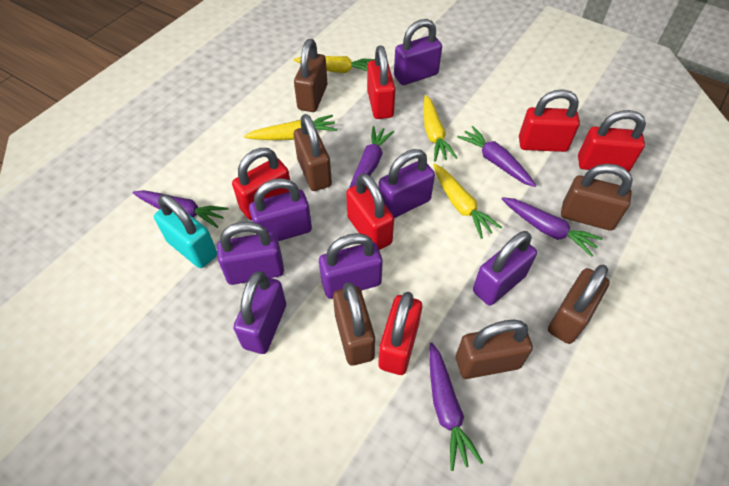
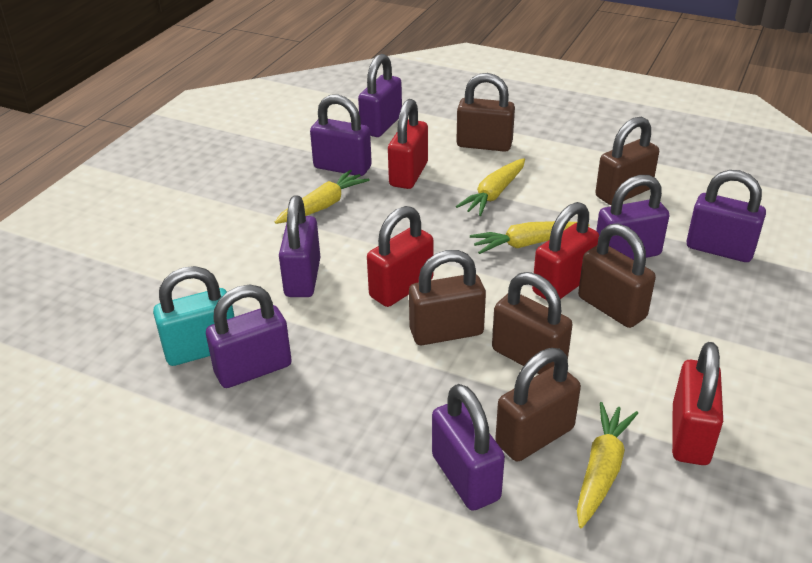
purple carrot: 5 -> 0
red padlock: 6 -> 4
--
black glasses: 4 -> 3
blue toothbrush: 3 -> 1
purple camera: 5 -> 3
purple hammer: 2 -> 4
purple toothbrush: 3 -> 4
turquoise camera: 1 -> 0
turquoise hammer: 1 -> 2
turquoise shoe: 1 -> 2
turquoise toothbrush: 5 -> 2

**Exercise brief**
Return only the part of the records above that opens with the line containing "purple camera: 5 -> 3" and closes with the line containing "turquoise toothbrush: 5 -> 2", ends included.

**Response to this task**
purple camera: 5 -> 3
purple hammer: 2 -> 4
purple toothbrush: 3 -> 4
turquoise camera: 1 -> 0
turquoise hammer: 1 -> 2
turquoise shoe: 1 -> 2
turquoise toothbrush: 5 -> 2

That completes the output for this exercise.